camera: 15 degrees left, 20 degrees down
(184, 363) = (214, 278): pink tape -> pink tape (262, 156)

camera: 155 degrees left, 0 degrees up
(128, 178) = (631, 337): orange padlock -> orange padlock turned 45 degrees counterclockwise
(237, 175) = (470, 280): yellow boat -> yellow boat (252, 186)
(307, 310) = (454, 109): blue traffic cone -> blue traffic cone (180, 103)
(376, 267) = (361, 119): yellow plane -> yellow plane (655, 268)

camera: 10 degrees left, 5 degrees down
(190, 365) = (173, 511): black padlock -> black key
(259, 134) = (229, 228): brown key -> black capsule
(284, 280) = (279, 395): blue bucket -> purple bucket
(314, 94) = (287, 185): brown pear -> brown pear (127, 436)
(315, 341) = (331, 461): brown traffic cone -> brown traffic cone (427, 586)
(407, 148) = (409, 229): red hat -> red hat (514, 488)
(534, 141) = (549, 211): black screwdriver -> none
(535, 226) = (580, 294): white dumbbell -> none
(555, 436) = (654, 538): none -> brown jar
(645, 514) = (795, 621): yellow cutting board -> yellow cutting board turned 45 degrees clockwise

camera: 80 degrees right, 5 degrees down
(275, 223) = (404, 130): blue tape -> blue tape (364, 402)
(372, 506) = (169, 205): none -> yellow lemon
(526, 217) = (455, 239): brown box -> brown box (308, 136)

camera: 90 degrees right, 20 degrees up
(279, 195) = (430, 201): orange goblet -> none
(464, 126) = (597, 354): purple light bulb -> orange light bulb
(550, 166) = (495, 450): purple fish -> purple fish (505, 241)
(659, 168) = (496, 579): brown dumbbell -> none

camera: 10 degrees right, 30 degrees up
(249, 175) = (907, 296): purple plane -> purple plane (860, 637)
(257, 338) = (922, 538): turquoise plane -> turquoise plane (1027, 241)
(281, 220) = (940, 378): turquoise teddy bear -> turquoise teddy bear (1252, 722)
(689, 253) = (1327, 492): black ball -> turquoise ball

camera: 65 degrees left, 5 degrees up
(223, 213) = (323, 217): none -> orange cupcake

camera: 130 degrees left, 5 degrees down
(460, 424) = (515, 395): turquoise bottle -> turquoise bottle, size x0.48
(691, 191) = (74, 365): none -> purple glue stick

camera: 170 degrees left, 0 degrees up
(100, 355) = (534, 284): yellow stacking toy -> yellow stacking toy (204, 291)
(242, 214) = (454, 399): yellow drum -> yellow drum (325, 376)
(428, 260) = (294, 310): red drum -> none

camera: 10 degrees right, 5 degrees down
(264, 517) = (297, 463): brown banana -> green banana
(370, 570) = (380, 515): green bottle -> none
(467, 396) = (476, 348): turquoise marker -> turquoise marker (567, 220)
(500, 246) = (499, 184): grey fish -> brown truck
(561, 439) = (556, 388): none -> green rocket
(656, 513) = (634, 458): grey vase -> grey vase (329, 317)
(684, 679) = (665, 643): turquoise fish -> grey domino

= = = = = = =

* [YOUR GOAL]
Only the lines from the one containing "(550, 166) = (495, 450): purple" through the one containing "(691, 191) = (74, 365): none" are to be retyped, both boundary lines included, with no other material.

* [SOLVED EXERCISE]
(550, 166) = (495, 450): purple fish -> purple fish (505, 241)
(659, 168) = (496, 579): brown dumbbell -> none

camera: 10 degrees right, 30 degrees up
(249, 175) = (907, 296): purple plane -> purple plane (860, 637)
(257, 338) = (922, 538): turquoise plane -> turquoise plane (1027, 241)
(281, 220) = (940, 378): turquoise teddy bear -> turquoise teddy bear (1252, 722)
(689, 253) = (1327, 492): black ball -> turquoise ball

camera: 65 degrees left, 5 degrees up
(223, 213) = (323, 217): none -> orange cupcake

camera: 130 degrees left, 5 degrees down
(460, 424) = (515, 395): turquoise bottle -> turquoise bottle, size x0.48
(691, 191) = (74, 365): none -> purple glue stick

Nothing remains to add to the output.